───── Data records

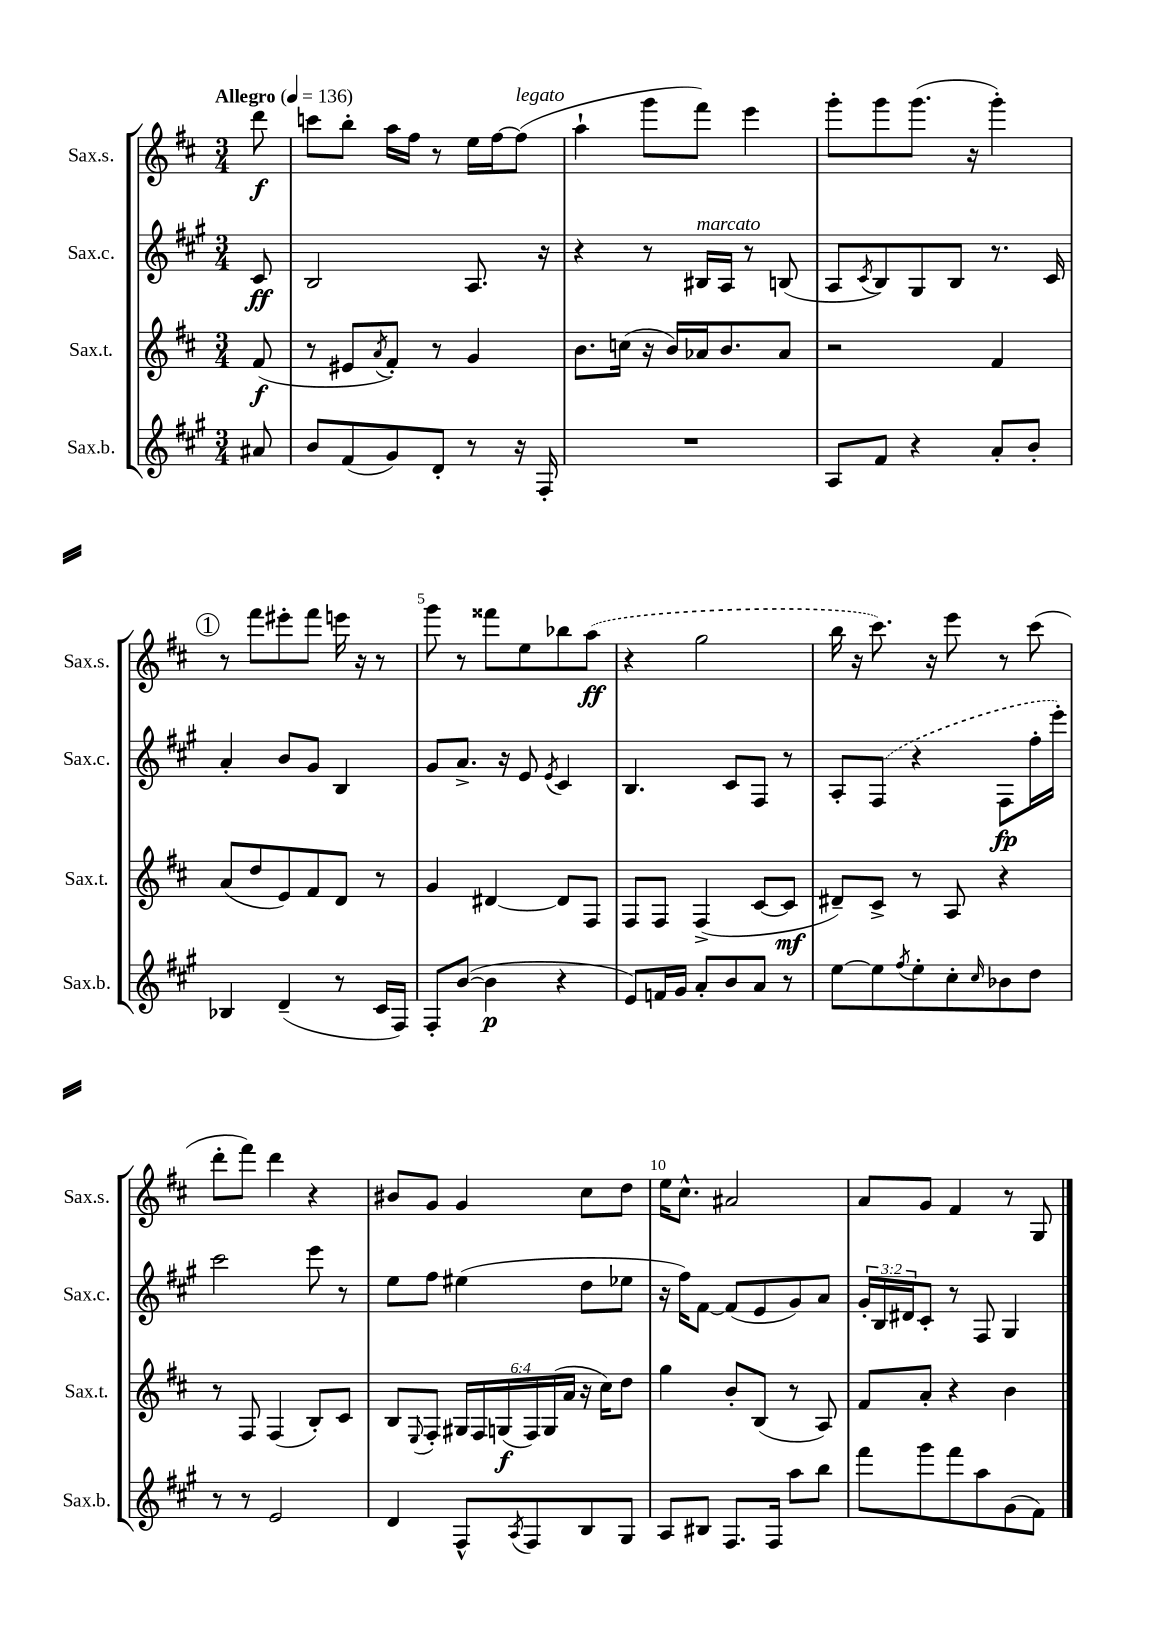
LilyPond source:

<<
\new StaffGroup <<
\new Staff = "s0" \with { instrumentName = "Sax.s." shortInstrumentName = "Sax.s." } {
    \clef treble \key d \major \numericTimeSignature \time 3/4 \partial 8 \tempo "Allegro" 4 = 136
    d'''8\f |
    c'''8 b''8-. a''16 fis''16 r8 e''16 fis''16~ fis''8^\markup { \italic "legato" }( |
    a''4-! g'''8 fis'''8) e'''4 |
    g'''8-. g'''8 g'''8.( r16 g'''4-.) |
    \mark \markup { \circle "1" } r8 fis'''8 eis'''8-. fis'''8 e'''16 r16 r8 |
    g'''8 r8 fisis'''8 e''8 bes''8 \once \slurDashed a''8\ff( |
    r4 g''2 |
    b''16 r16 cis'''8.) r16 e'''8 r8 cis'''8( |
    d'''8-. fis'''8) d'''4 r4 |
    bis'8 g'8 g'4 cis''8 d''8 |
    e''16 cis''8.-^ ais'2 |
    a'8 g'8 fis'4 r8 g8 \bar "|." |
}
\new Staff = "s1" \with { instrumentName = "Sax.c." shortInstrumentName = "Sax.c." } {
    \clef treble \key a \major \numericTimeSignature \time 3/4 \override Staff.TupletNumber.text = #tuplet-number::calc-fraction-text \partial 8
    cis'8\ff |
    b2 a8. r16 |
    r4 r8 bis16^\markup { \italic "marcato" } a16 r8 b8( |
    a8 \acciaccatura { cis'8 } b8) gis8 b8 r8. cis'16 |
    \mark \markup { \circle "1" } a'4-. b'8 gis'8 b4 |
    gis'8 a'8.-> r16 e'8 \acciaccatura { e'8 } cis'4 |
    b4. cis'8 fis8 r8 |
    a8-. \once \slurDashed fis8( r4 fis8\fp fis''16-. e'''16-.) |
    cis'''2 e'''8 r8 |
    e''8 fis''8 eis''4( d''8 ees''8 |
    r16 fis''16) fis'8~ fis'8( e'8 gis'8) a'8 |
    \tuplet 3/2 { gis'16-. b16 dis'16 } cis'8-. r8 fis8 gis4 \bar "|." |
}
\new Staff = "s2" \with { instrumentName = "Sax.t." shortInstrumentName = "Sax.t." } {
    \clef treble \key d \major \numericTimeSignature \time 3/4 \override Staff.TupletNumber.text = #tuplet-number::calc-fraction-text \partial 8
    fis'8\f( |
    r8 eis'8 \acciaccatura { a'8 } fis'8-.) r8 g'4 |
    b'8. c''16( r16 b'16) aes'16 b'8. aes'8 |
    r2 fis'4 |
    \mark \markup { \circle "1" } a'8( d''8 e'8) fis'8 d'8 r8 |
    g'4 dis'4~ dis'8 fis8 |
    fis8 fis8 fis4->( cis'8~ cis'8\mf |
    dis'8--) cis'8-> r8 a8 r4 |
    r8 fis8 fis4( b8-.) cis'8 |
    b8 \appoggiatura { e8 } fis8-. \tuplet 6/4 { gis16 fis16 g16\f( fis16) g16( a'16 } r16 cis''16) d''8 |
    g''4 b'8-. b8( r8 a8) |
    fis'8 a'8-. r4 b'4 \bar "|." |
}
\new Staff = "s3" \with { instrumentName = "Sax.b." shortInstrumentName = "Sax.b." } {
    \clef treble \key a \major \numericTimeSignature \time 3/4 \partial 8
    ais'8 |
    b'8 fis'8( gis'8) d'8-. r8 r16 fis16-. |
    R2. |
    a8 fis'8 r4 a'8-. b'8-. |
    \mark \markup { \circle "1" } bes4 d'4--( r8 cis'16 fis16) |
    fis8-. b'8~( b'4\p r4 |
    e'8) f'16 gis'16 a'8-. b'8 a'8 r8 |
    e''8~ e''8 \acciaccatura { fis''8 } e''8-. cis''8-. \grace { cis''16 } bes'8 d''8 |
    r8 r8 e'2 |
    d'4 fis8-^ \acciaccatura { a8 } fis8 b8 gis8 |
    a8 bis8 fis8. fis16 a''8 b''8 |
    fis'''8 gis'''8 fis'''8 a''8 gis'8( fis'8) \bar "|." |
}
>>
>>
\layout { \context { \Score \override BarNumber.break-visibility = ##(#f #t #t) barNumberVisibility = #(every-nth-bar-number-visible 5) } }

──────────
───── Data records

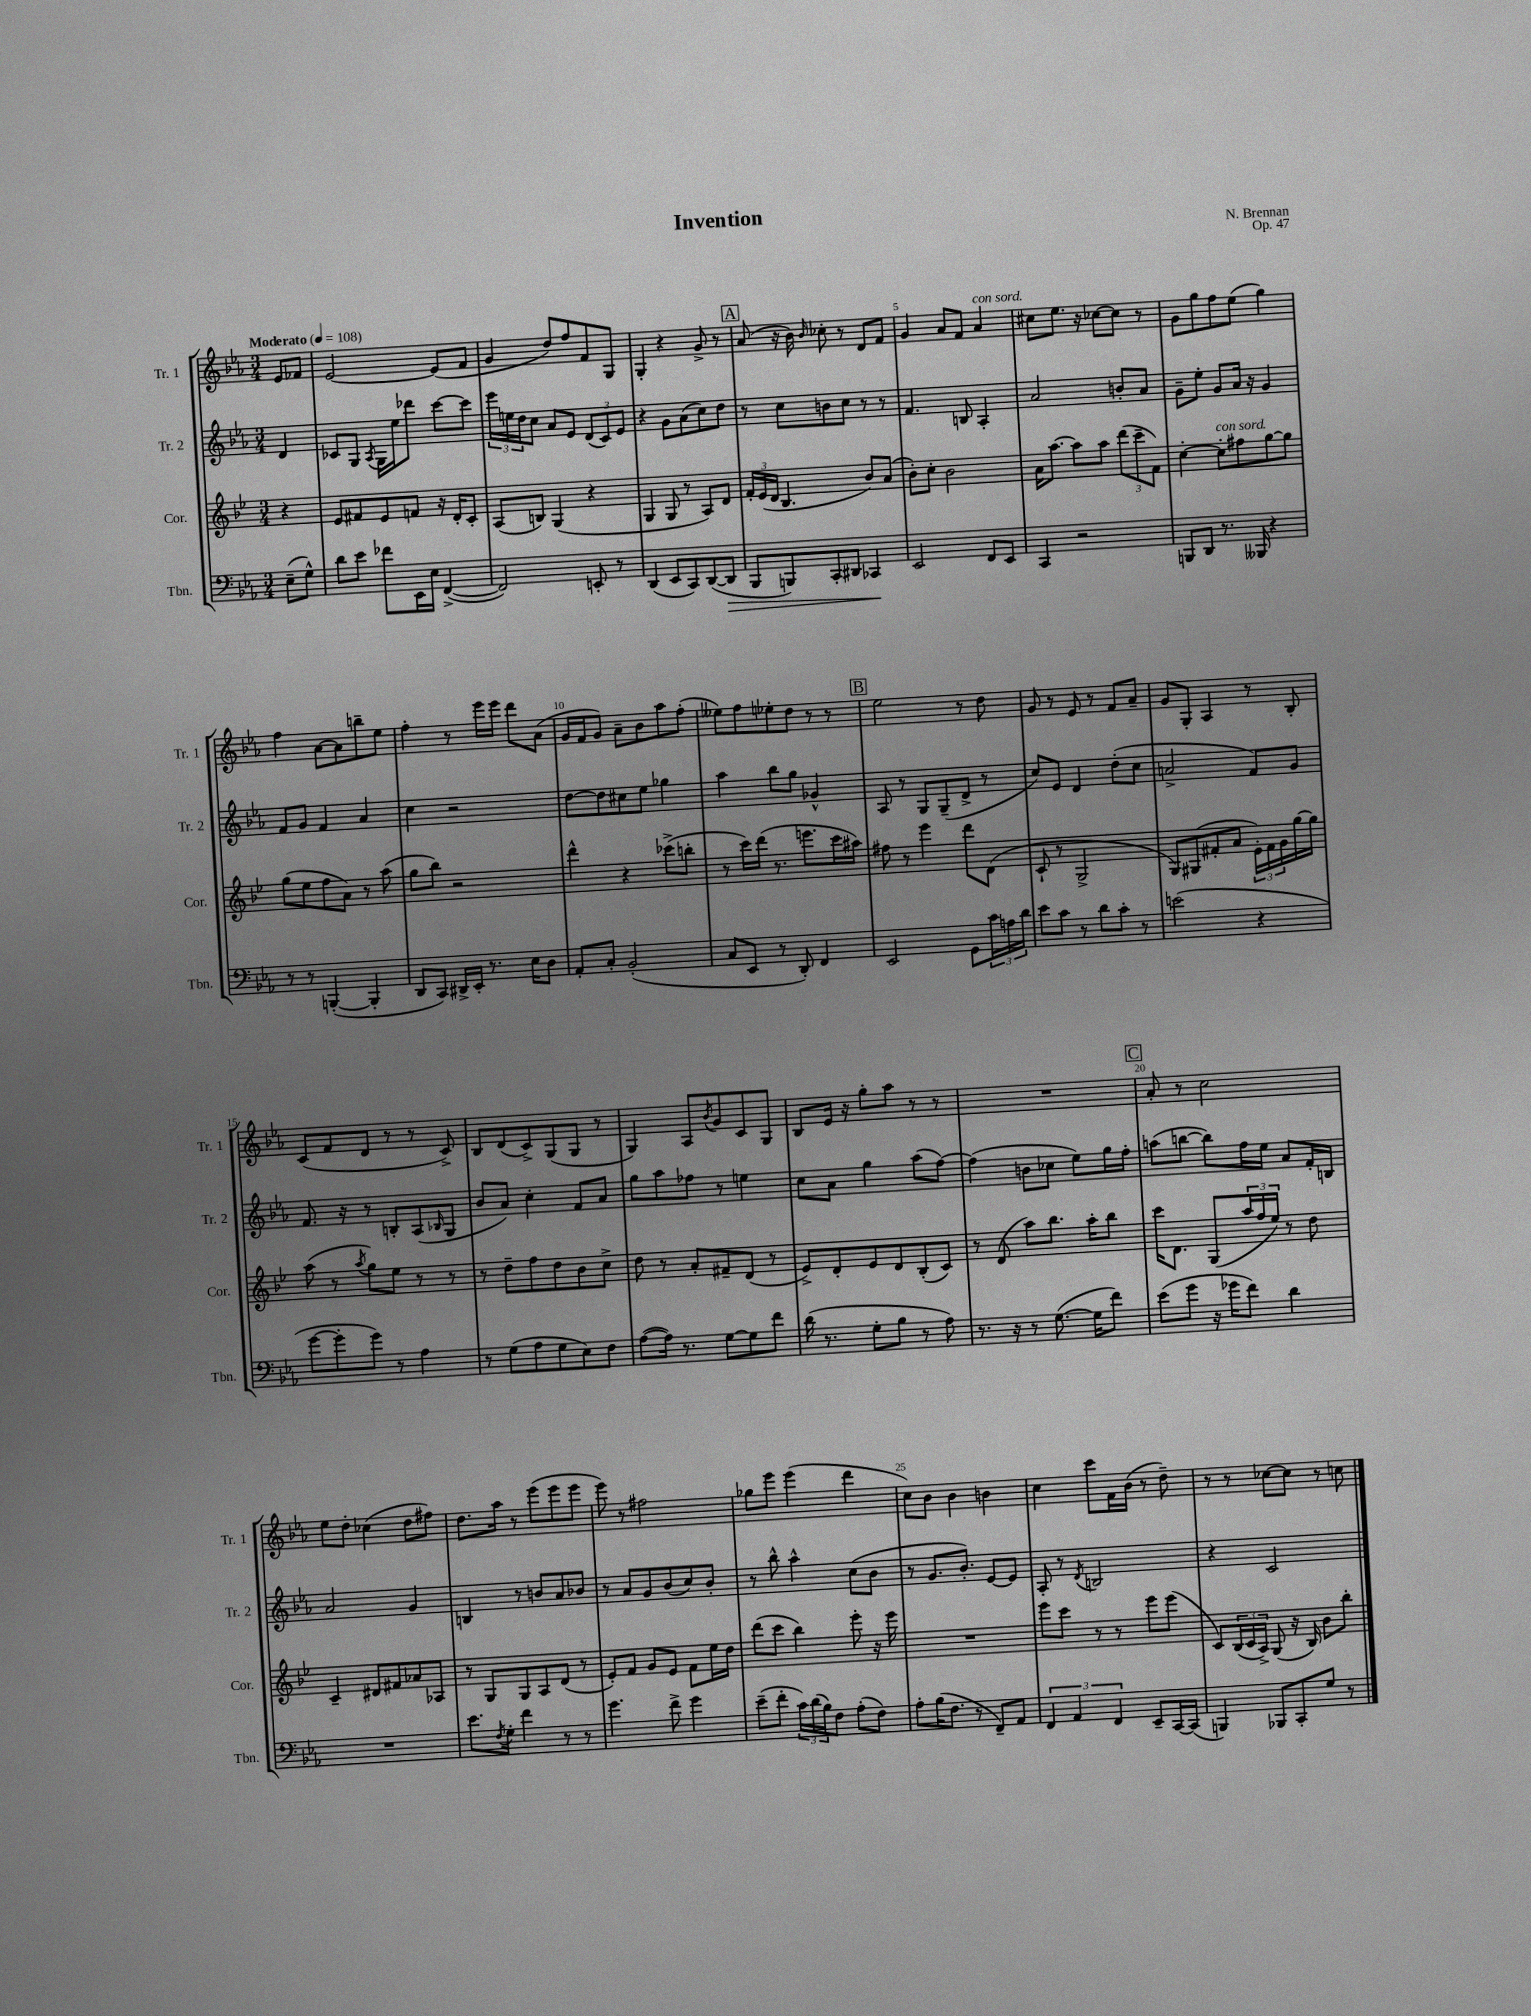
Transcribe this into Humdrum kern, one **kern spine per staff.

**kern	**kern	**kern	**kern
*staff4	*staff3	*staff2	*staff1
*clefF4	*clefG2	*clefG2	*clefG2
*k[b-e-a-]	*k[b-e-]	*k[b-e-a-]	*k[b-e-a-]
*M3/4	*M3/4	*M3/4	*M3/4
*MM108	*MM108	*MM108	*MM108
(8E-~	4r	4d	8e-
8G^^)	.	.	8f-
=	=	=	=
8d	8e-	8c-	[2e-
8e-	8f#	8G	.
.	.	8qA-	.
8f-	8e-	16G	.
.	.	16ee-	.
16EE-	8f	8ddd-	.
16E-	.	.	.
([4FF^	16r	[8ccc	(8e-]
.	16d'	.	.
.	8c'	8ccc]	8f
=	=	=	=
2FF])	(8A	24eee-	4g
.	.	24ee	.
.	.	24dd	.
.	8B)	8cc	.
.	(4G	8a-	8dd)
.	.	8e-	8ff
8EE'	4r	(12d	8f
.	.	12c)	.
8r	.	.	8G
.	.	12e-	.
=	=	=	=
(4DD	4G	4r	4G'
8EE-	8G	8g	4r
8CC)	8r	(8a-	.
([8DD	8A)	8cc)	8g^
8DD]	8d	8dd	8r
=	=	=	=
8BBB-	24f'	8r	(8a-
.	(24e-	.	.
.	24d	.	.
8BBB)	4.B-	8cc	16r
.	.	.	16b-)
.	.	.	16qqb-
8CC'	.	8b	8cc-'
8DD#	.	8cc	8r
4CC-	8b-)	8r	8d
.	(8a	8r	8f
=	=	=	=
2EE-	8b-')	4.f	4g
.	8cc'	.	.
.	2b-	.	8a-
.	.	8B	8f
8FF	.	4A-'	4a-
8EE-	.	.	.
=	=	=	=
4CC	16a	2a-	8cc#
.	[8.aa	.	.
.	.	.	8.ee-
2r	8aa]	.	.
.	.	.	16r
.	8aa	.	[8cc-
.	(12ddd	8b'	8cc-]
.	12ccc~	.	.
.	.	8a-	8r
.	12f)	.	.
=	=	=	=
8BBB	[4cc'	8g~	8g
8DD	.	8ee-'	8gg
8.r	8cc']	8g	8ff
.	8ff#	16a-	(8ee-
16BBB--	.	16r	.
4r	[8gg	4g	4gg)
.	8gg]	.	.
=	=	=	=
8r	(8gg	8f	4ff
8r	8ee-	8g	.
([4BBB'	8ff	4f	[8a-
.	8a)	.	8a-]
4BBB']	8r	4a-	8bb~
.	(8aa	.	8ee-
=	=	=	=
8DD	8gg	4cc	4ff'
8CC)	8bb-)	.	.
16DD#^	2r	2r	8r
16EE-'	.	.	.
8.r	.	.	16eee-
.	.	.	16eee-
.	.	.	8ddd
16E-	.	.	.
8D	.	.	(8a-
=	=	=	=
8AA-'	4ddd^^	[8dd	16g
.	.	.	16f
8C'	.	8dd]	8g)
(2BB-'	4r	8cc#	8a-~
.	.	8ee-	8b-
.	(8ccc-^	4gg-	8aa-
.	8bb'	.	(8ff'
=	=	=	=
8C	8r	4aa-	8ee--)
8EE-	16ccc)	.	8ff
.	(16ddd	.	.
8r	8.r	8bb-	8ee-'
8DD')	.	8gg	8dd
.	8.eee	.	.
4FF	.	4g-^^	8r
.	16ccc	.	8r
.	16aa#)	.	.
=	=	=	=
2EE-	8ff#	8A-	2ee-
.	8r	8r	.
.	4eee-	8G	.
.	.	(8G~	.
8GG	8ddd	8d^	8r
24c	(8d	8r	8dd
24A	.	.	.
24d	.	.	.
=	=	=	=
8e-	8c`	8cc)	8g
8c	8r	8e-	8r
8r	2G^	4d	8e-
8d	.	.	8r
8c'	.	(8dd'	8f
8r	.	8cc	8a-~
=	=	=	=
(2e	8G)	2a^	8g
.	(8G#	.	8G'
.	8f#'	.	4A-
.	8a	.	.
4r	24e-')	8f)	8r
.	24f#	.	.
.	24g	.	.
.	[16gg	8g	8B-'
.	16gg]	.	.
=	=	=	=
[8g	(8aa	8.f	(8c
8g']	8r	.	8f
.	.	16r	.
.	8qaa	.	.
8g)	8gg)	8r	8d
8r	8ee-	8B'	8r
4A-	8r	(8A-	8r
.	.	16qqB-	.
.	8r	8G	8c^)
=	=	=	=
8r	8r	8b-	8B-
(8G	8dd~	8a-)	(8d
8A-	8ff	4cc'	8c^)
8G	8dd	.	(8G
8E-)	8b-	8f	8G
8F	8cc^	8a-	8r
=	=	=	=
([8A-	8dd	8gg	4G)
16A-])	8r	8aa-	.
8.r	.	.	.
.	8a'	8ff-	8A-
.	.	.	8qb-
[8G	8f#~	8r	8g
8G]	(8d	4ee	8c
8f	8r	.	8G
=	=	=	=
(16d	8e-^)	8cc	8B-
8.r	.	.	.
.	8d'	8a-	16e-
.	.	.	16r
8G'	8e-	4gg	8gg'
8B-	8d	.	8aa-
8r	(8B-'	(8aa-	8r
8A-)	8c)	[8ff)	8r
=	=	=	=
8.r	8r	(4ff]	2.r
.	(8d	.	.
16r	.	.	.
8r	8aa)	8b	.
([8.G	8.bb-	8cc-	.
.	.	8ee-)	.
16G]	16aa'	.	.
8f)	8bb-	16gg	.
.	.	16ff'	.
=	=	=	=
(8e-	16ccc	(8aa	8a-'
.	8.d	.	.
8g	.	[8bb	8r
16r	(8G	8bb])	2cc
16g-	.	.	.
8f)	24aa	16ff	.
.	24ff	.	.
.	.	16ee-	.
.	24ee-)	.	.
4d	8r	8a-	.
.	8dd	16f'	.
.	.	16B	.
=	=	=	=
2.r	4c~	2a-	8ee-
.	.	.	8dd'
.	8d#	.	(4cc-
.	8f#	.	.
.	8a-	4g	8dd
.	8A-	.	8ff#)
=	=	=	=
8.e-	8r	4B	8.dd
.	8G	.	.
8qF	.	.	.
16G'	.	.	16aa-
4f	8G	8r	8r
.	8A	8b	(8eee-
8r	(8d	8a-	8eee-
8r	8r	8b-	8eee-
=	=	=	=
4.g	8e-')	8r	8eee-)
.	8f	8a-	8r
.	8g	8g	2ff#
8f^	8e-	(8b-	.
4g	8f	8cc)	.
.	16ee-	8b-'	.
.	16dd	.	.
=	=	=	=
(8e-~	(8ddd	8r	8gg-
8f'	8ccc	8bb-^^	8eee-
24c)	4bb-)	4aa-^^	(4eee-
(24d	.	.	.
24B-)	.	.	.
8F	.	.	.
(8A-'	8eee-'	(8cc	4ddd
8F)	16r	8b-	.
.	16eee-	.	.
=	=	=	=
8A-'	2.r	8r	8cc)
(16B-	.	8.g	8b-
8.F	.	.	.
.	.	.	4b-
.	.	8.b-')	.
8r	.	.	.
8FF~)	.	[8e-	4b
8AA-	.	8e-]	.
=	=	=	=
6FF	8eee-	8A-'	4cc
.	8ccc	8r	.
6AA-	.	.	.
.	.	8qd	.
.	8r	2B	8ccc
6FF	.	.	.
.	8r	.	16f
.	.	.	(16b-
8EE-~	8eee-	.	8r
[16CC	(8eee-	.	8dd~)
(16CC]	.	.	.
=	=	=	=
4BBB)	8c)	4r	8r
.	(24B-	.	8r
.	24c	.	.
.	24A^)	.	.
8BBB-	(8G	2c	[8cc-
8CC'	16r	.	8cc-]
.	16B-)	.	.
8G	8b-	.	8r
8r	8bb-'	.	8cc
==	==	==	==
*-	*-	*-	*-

──────────

*Task instructions*: Find every line in the data above that contains the string "kern", and copy each of those lines.

*Expected answer*:
Transcribe this into Humdrum kern, one **kern spine per staff.
**kern	**kern	**kern	**kern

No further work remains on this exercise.